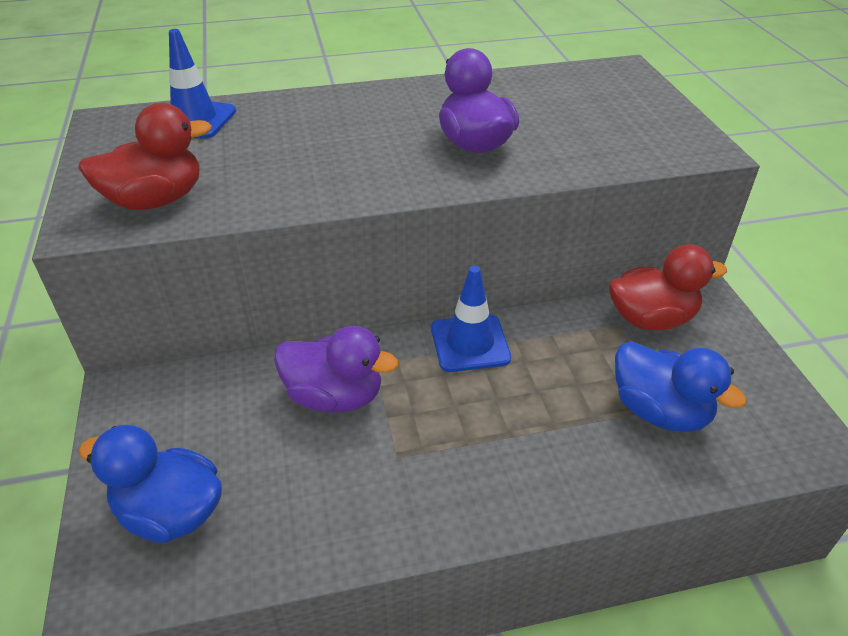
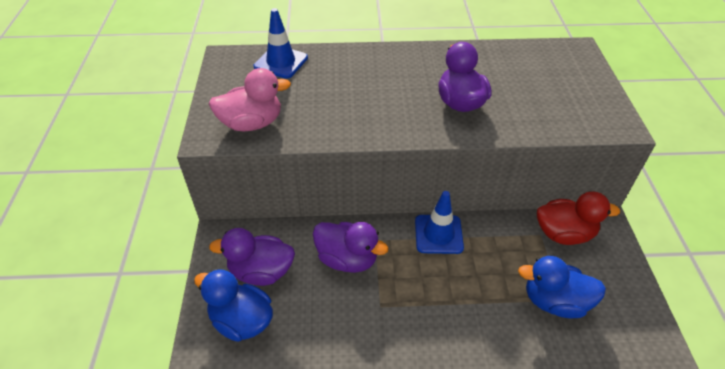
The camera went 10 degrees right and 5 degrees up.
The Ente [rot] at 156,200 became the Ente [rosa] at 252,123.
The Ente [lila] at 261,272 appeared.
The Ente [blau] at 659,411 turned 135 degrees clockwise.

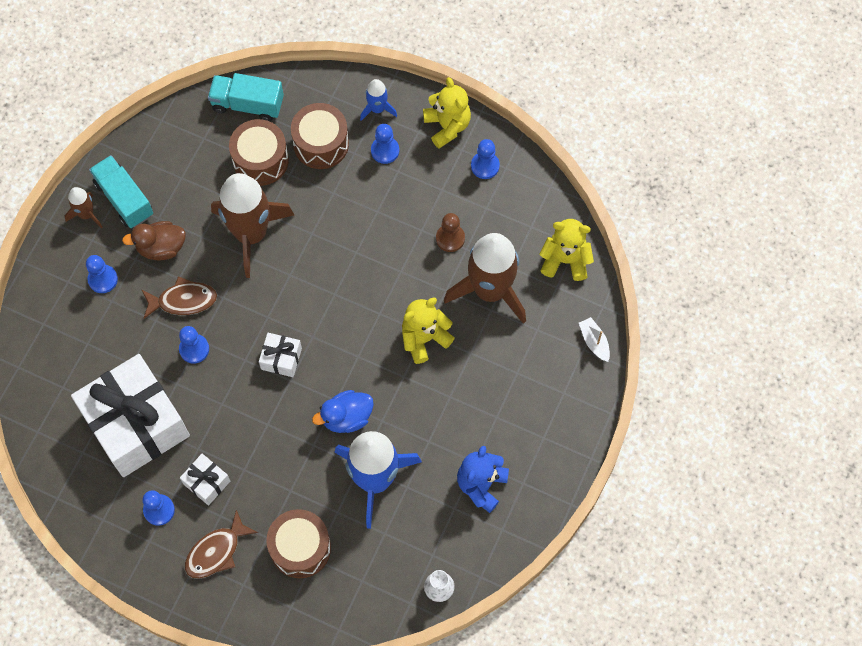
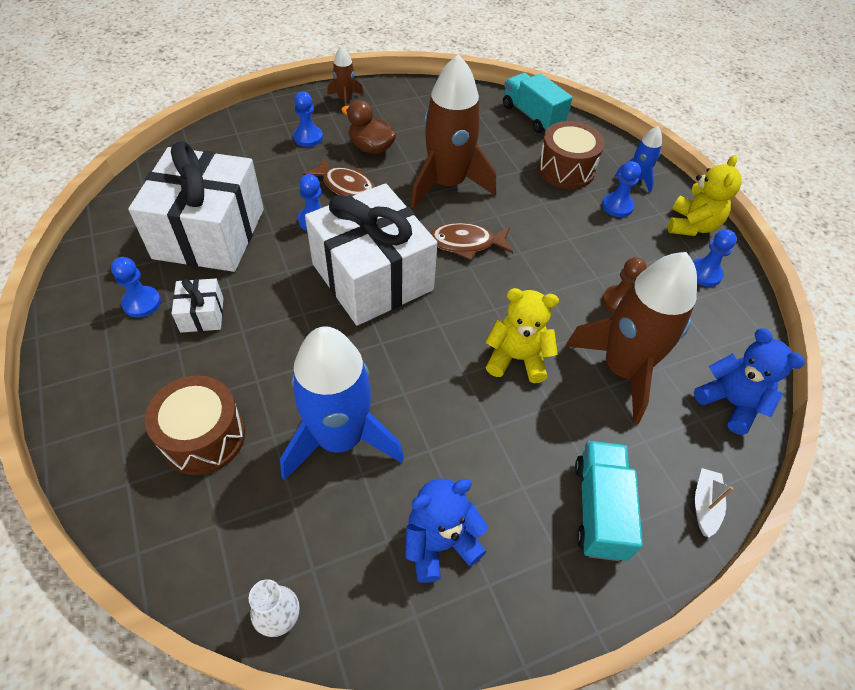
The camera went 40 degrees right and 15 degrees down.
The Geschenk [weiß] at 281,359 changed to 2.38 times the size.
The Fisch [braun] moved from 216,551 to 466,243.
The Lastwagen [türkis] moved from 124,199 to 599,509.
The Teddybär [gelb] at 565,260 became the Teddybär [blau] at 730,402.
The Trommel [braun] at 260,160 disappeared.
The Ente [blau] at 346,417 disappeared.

==

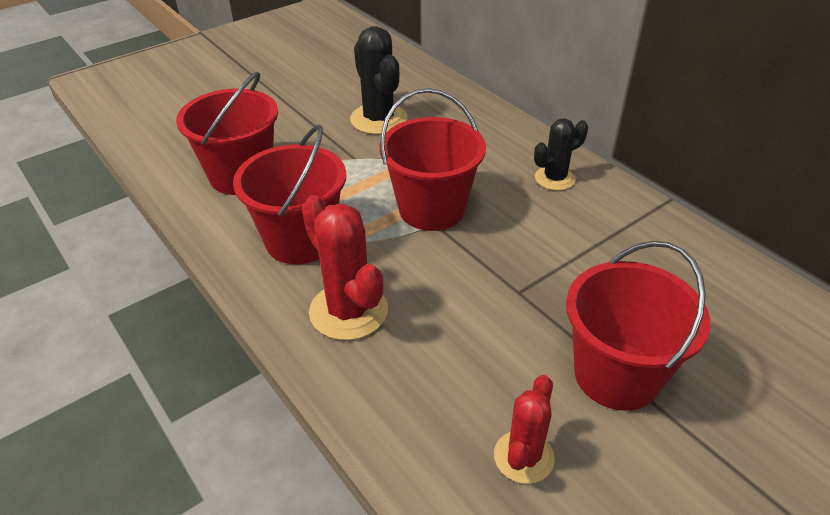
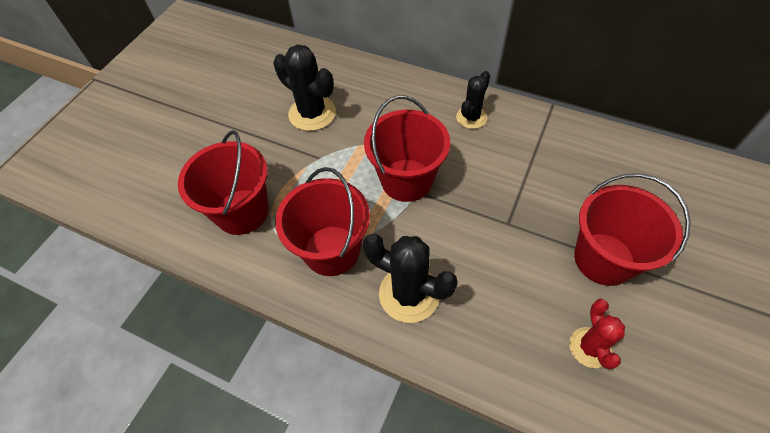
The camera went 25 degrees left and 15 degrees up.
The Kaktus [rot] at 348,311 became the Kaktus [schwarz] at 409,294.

---

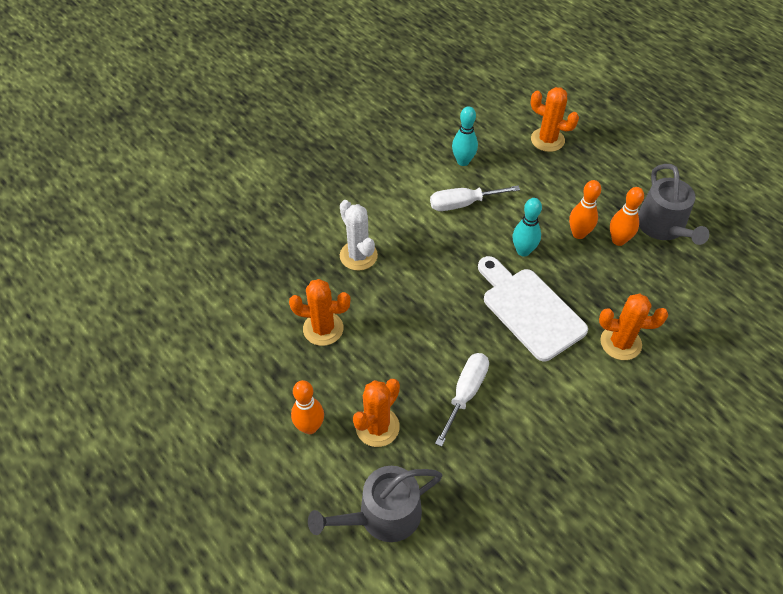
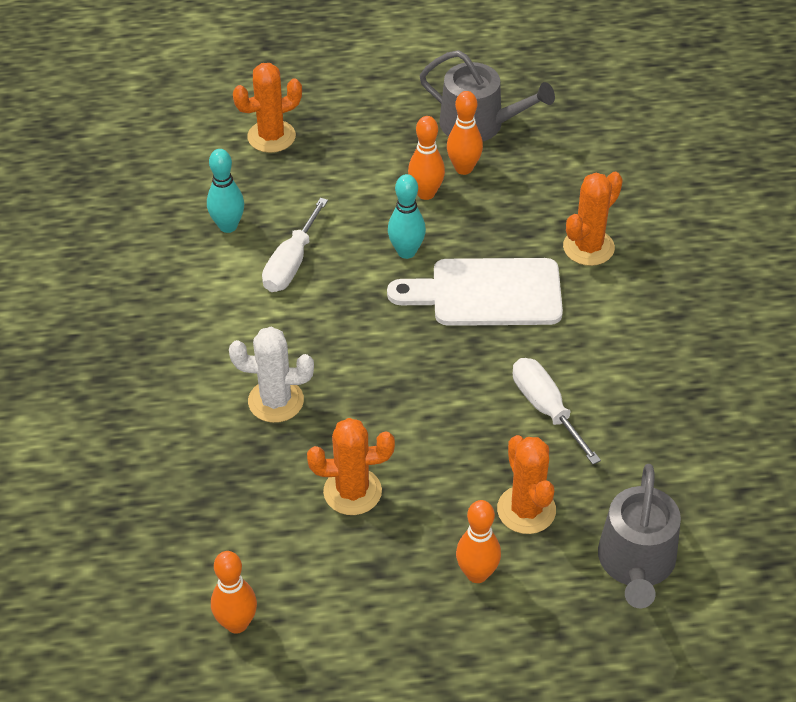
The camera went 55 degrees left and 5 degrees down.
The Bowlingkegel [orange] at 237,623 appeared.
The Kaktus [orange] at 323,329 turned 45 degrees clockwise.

- **Work order**:
Copy exactly the stretch of data above from the line with "The camera went 40" through the line with "The Ente [blau] at 346,417 disappeared.", and omit all other lines.

- **Your solution**:
The camera went 40 degrees right and 15 degrees down.
The Geschenk [weiß] at 281,359 changed to 2.38 times the size.
The Fisch [braun] moved from 216,551 to 466,243.
The Lastwagen [türkis] moved from 124,199 to 599,509.
The Teddybär [gelb] at 565,260 became the Teddybär [blau] at 730,402.
The Trommel [braun] at 260,160 disappeared.
The Ente [blau] at 346,417 disappeared.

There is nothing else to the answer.